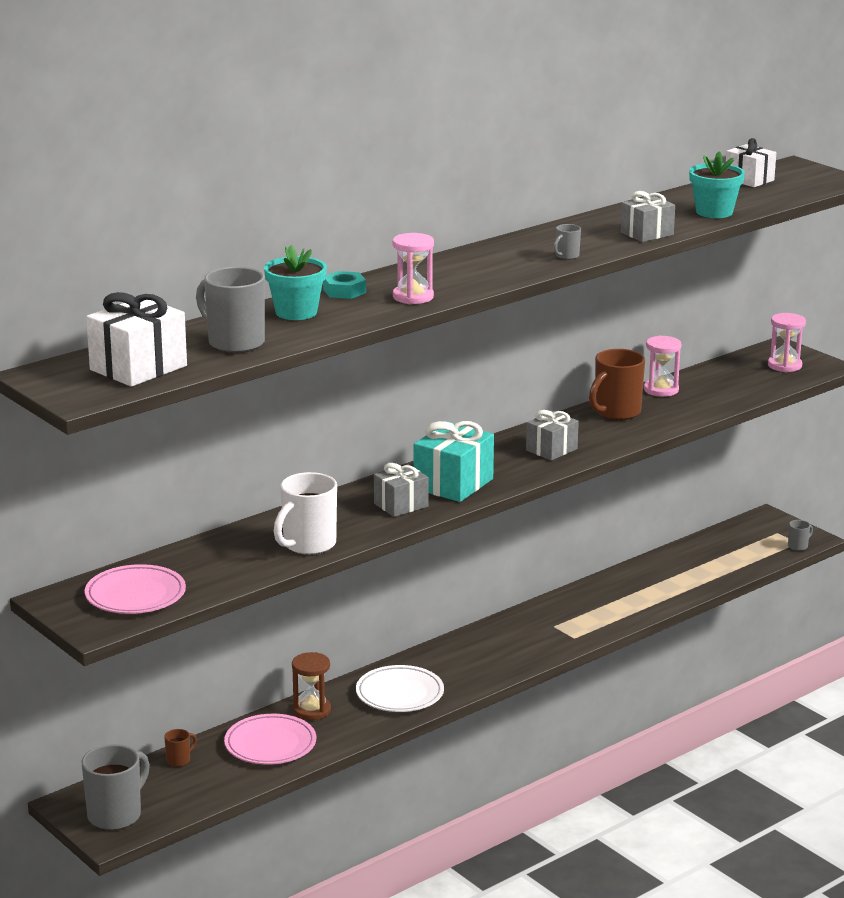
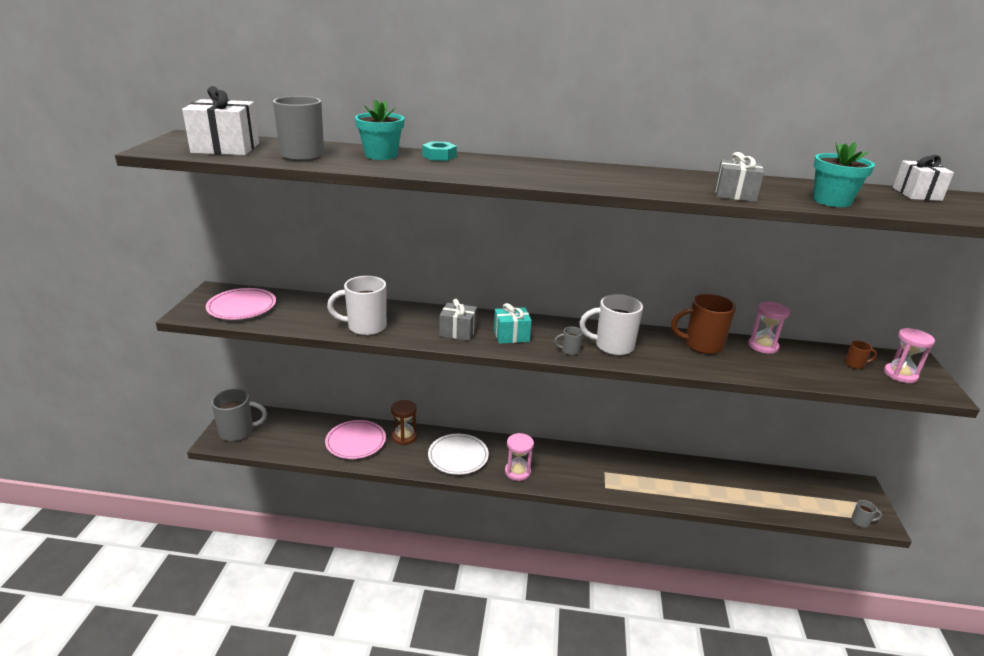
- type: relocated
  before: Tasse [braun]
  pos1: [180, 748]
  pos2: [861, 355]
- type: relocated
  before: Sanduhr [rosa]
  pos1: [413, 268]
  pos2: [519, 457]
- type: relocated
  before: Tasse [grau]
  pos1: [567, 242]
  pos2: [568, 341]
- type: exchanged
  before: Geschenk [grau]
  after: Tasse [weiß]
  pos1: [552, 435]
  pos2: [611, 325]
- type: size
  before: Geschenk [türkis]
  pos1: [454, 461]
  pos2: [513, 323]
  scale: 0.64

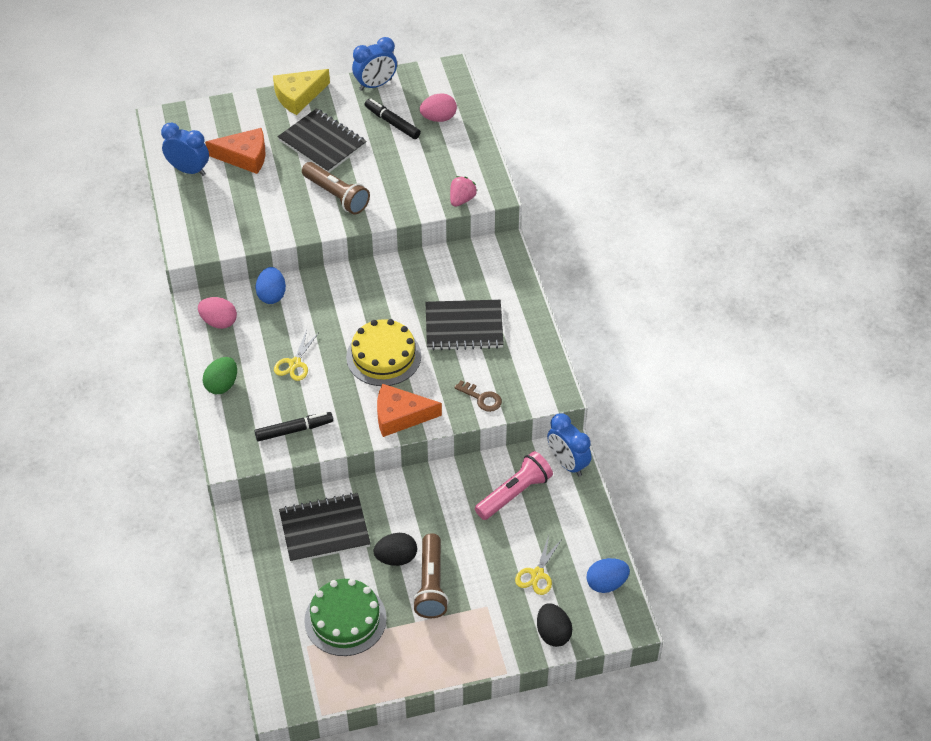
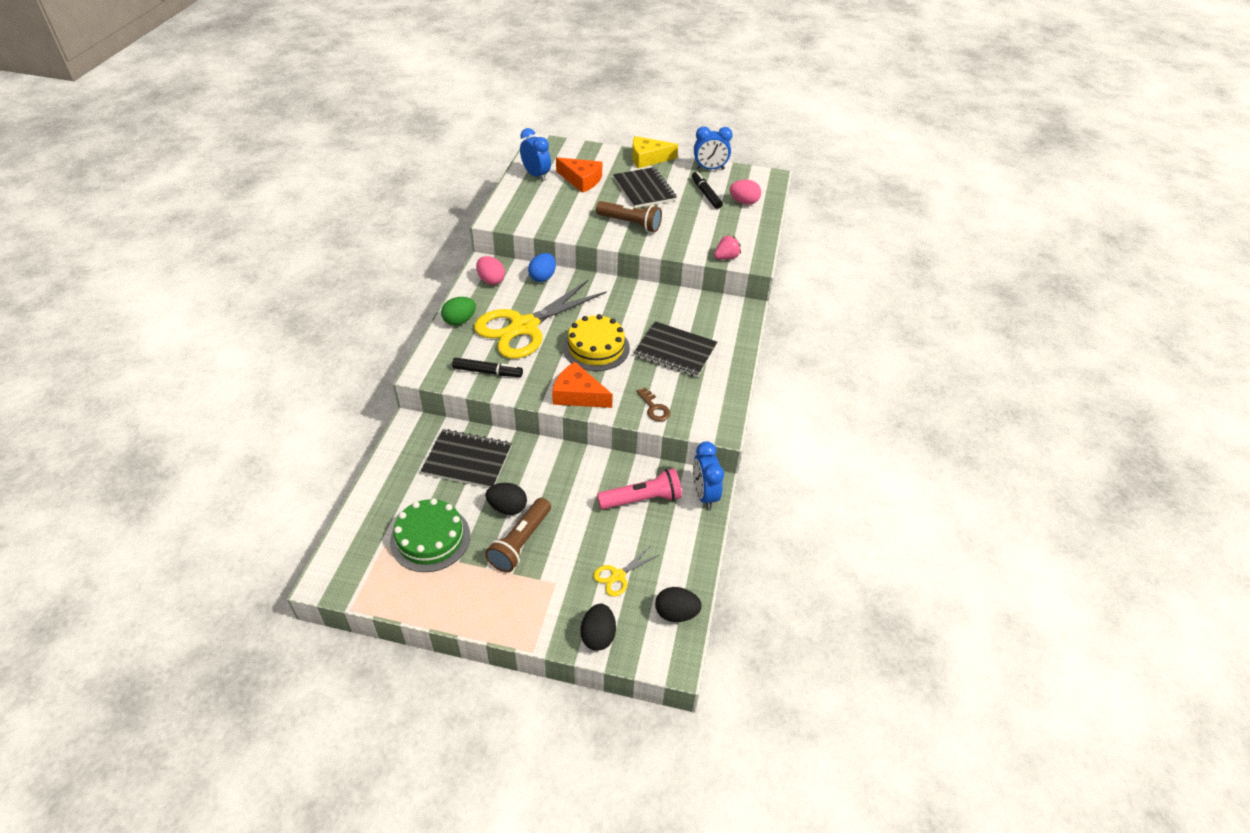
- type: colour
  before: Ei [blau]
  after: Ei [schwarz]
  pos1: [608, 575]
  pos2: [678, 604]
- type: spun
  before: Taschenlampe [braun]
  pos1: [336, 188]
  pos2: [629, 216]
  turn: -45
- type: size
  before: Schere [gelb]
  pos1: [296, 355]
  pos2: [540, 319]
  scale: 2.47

------------------------------------------------------------

Task to carry out: All of the data is to be transcribed exactly, with images omitted.

Written response:
- type: relocated
  before: Tasse [braun]
  pos1: [180, 748]
  pos2: [861, 355]
- type: relocated
  before: Sanduhr [rosa]
  pos1: [413, 268]
  pos2: [519, 457]
- type: relocated
  before: Tasse [grau]
  pos1: [567, 242]
  pos2: [568, 341]
- type: exchanged
  before: Geschenk [grau]
  after: Tasse [weiß]
  pos1: [552, 435]
  pos2: [611, 325]
- type: size
  before: Geschenk [türkis]
  pos1: [454, 461]
  pos2: [513, 323]
  scale: 0.64

- type: colour
  before: Ei [blau]
  after: Ei [schwarz]
  pos1: [608, 575]
  pos2: [678, 604]
- type: spun
  before: Taschenlampe [braun]
  pos1: [336, 188]
  pos2: [629, 216]
  turn: -45
- type: size
  before: Schere [gelb]
  pos1: [296, 355]
  pos2: [540, 319]
  scale: 2.47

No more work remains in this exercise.